**Exercise data**:
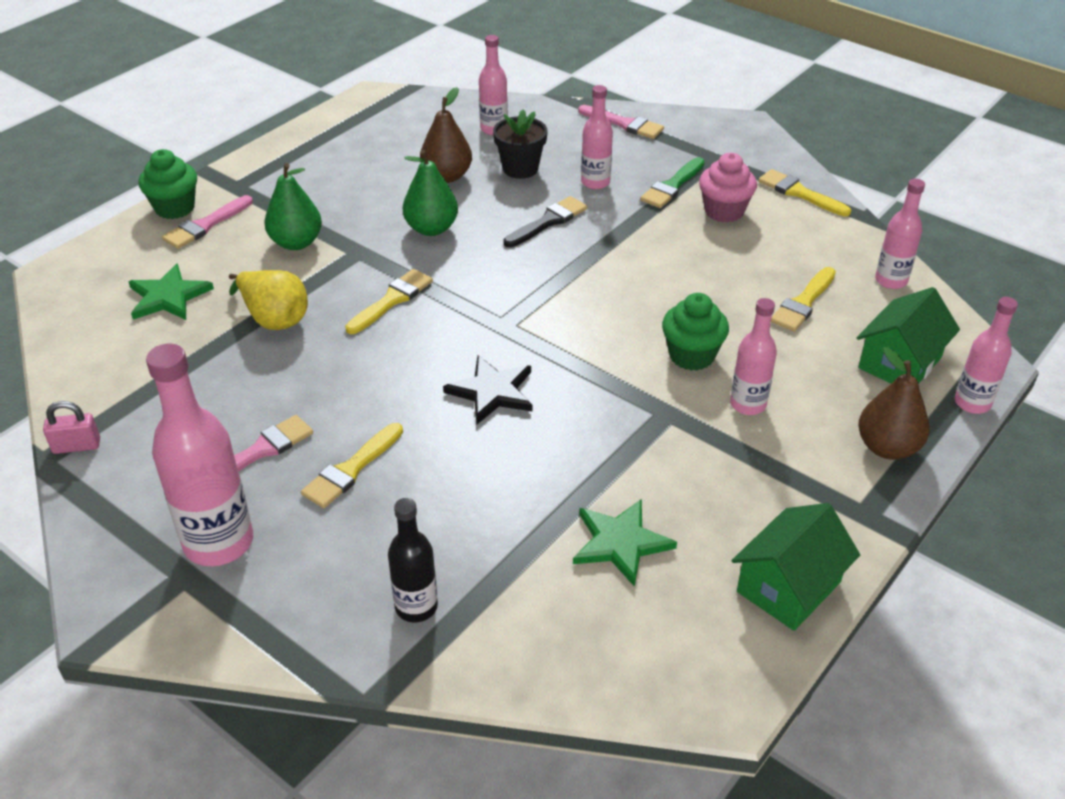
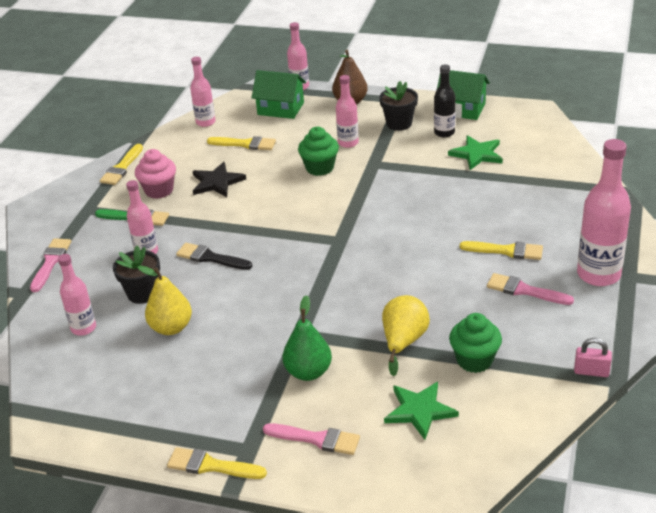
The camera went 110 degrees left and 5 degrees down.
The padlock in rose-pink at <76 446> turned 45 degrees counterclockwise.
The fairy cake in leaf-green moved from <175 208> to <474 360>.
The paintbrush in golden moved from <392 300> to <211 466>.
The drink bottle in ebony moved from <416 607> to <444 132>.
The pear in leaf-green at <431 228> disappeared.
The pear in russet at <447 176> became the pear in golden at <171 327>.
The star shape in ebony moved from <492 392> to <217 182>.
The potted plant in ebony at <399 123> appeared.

---

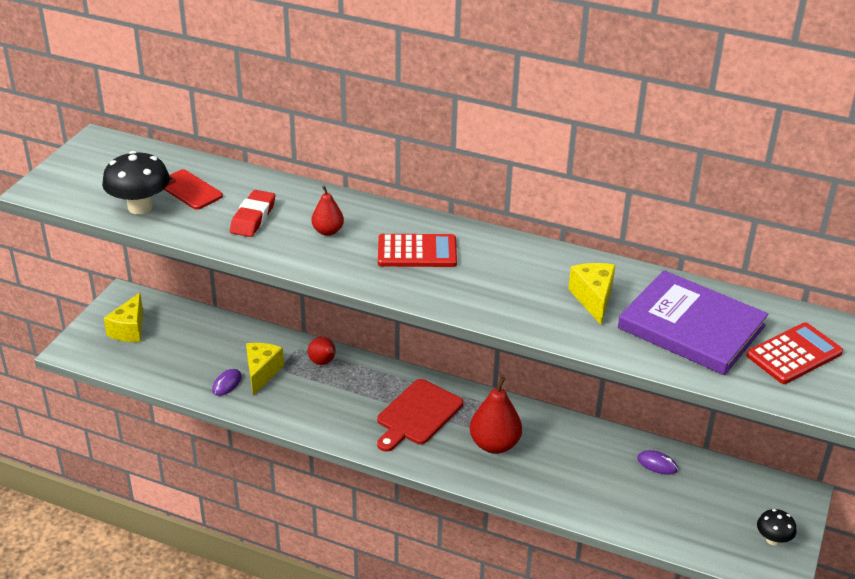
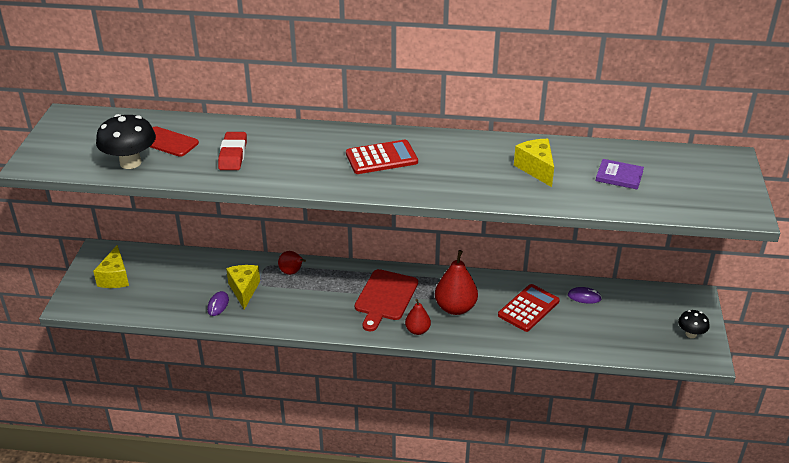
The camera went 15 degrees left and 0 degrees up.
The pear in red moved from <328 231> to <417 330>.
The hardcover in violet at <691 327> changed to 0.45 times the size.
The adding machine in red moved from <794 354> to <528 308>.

**Assigned task**:
From the data above, pick out each line containing "green" and copy it.

**Answer to the exercise**:
The fairy cake in leaf-green moved from <175 208> to <474 360>.
The pear in leaf-green at <431 228> disappeared.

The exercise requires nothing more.